Exercise description: Within the data below, copy each line where the string "blue" is found.

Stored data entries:
* * * * * * * * *
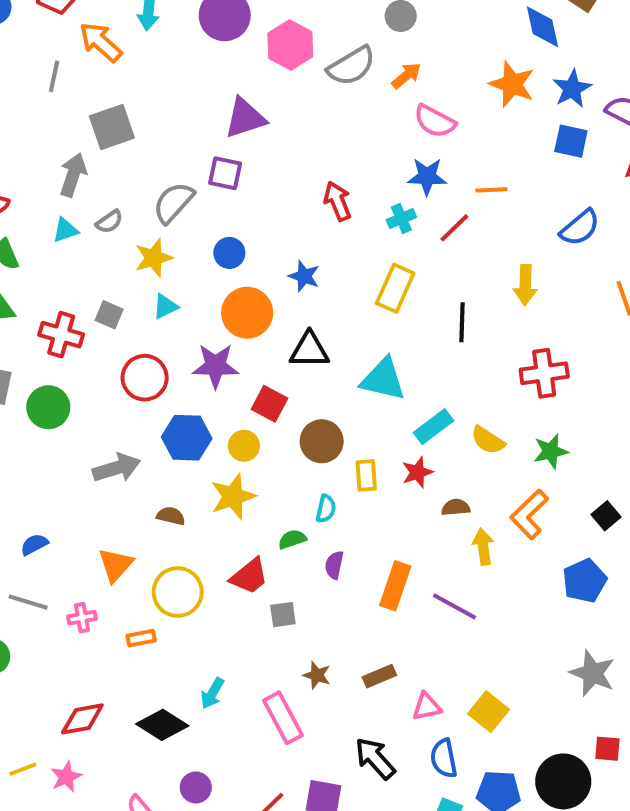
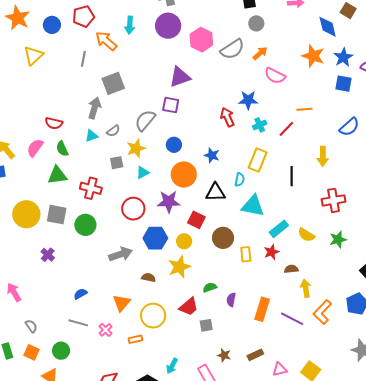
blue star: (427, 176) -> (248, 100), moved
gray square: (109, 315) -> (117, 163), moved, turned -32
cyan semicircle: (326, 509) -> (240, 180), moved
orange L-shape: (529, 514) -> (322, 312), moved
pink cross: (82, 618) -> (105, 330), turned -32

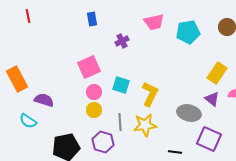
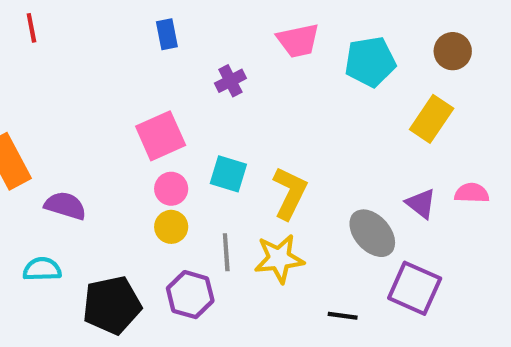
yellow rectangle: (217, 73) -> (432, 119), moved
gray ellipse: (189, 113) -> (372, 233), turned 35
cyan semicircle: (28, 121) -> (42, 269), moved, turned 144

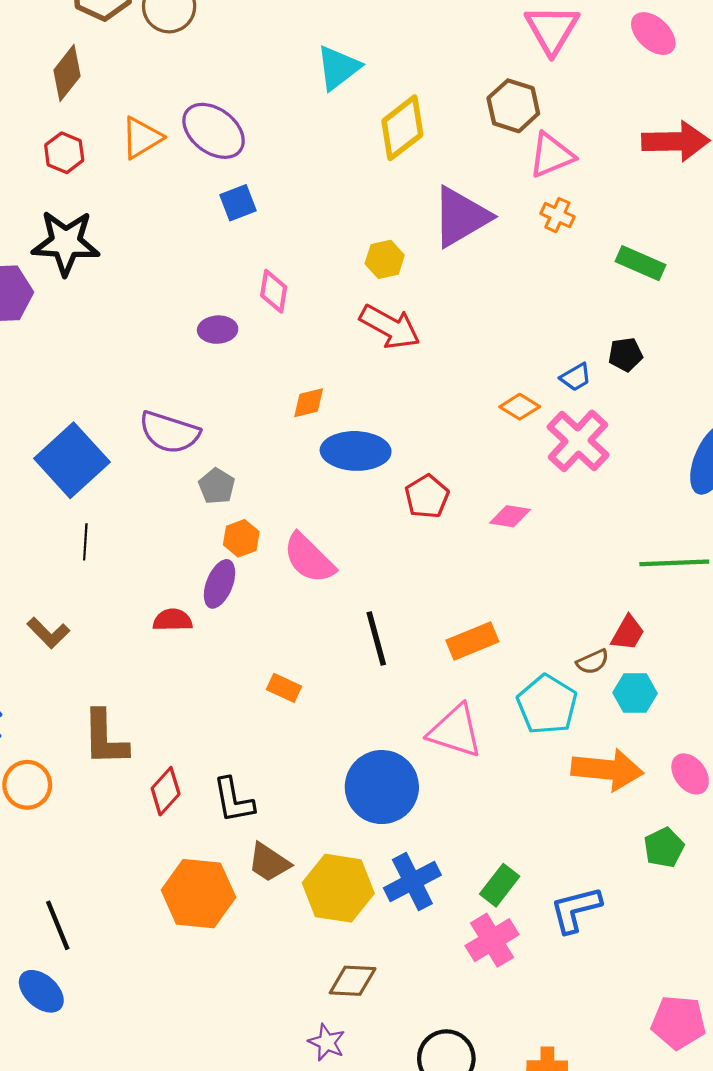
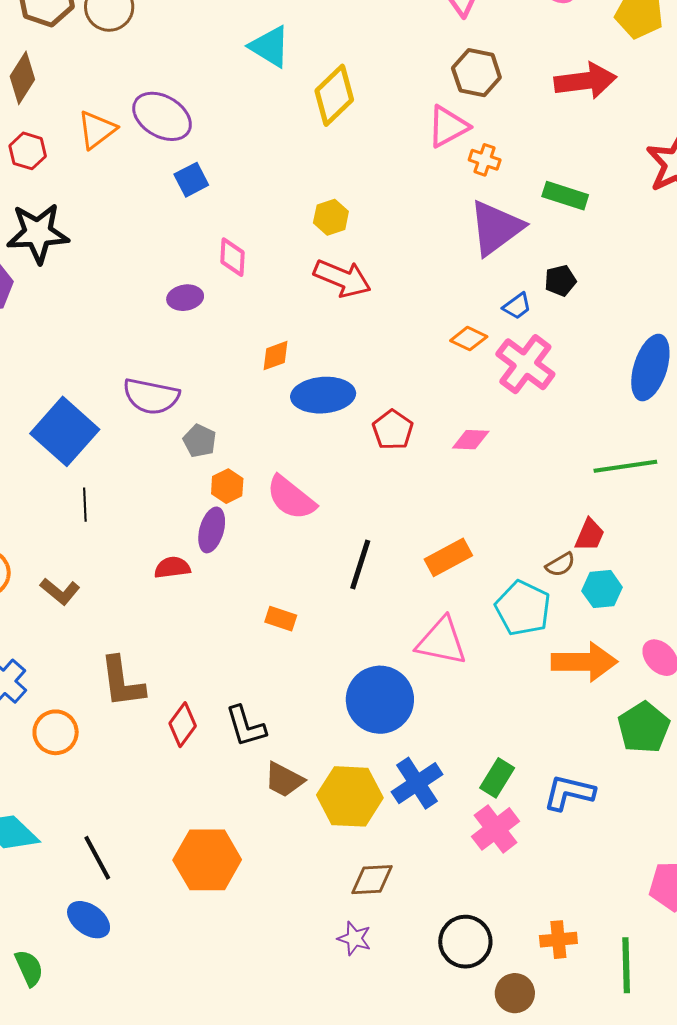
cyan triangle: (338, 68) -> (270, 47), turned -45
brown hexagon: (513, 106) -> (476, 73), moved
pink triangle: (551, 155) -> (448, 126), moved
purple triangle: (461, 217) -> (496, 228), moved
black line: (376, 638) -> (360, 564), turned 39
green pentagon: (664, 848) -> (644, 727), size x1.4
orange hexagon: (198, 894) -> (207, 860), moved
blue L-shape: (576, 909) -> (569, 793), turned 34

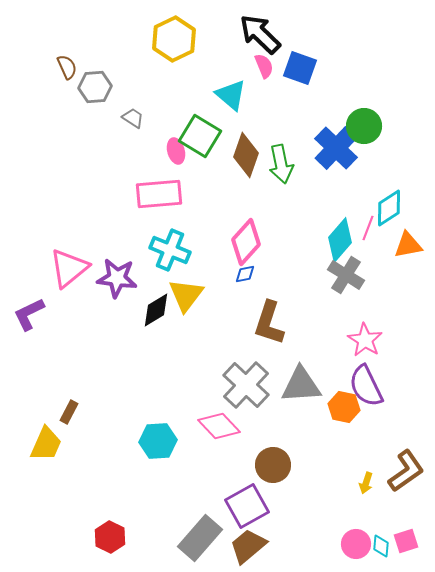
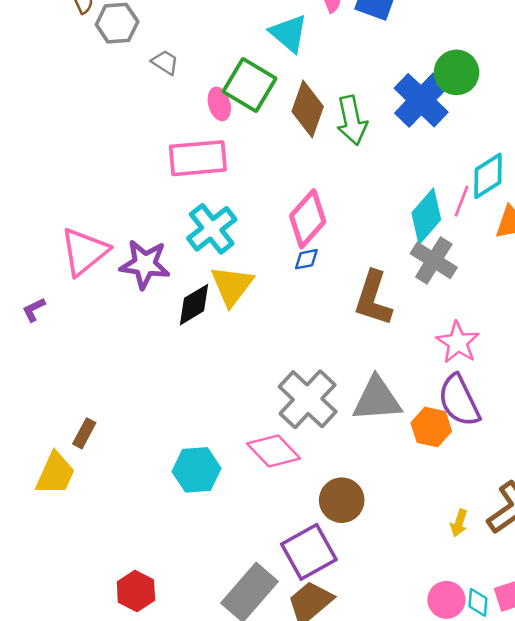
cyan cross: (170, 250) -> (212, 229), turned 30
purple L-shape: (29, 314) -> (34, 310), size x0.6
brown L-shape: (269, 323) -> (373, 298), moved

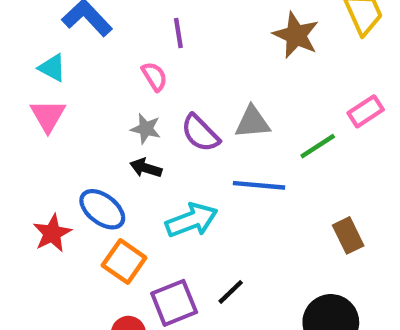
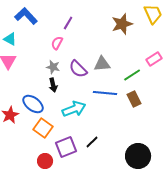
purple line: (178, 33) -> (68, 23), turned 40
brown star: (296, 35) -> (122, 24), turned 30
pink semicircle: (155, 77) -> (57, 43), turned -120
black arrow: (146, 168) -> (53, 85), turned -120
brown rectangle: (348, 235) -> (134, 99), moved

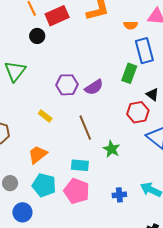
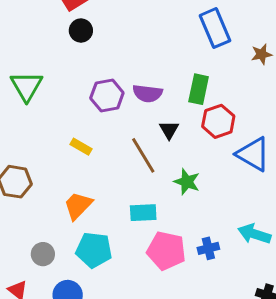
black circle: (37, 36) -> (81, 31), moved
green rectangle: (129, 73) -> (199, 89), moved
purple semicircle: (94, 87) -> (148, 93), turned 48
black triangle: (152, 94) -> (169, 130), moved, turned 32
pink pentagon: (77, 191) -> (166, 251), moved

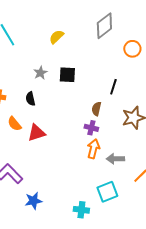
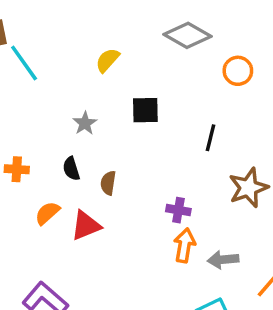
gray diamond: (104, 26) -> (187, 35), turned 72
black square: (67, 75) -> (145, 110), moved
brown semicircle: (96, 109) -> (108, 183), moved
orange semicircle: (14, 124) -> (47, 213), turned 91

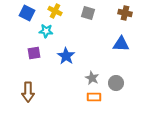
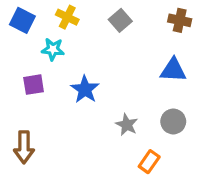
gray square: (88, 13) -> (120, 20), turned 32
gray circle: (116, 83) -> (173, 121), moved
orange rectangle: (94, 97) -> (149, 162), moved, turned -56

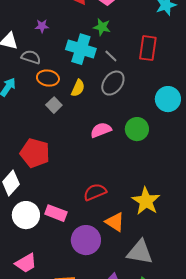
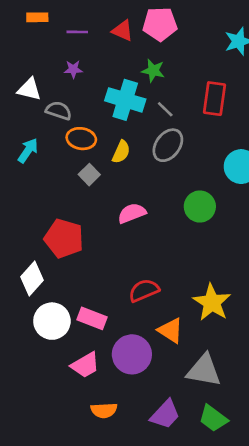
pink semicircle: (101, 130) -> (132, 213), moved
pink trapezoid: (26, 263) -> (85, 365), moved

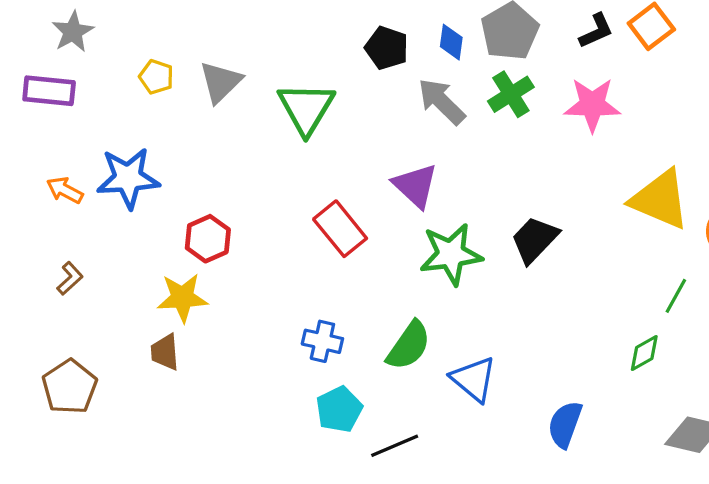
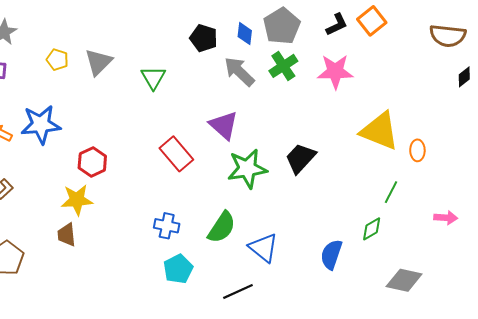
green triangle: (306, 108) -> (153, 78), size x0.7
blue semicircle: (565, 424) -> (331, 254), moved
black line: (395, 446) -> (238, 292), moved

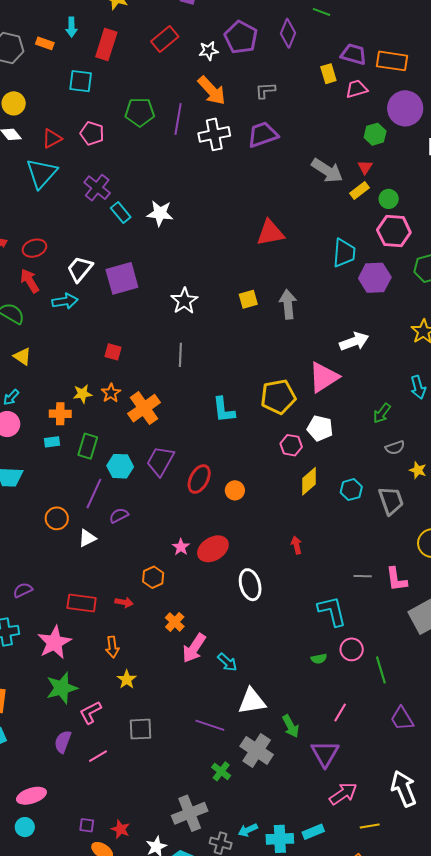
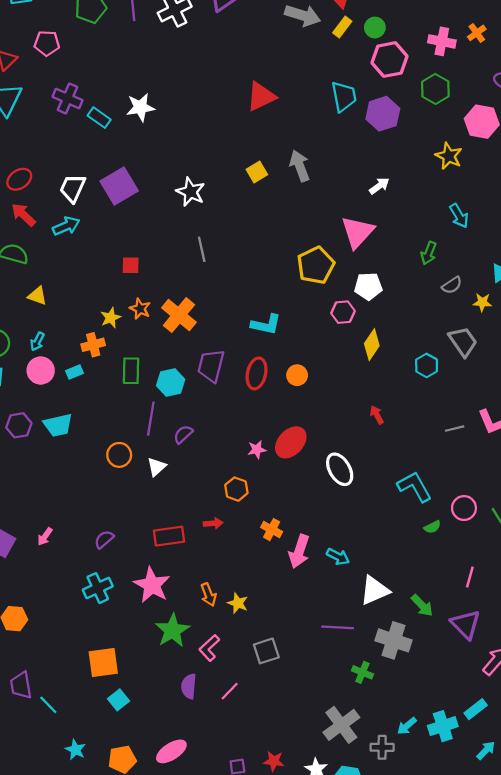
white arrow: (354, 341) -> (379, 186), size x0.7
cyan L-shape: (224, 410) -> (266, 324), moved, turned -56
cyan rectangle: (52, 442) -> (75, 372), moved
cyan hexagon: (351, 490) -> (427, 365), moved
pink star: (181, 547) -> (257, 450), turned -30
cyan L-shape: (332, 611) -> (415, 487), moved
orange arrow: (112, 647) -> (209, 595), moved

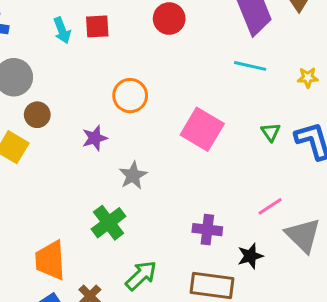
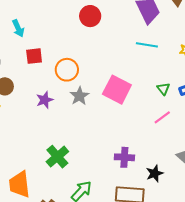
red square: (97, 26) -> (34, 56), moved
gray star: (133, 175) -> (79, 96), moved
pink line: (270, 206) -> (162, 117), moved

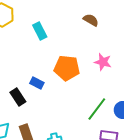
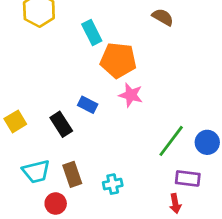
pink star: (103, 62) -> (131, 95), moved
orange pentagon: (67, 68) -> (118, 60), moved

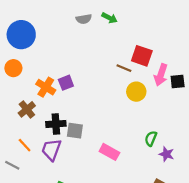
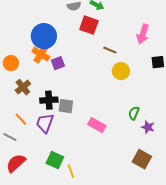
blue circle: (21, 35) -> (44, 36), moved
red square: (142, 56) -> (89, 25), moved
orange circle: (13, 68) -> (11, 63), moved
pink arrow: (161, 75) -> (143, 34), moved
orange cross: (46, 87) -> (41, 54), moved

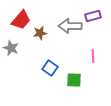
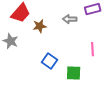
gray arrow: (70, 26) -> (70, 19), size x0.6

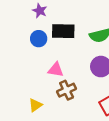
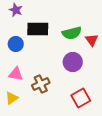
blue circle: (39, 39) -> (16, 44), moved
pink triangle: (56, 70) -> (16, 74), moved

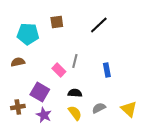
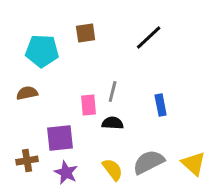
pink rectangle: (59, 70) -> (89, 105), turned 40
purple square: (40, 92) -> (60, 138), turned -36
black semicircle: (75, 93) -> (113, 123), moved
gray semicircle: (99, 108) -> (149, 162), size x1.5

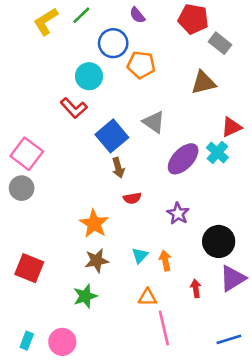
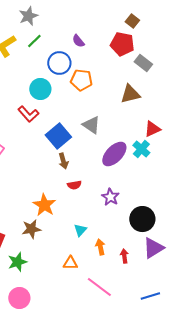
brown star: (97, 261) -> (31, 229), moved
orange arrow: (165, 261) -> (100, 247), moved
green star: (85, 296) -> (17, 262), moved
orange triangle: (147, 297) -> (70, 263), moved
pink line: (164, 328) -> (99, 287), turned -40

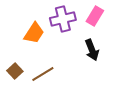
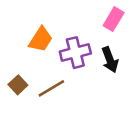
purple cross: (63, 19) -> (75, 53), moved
* * * * * * * * *
Reply:
blue star: (427, 176) -> (248, 100), moved
blue L-shape: (576, 909) -> (569, 793), turned 34
blue semicircle: (565, 424) -> (331, 254), moved
blue circle: (21, 35) -> (44, 36), moved
blue circle: (39, 39) -> (16, 44), moved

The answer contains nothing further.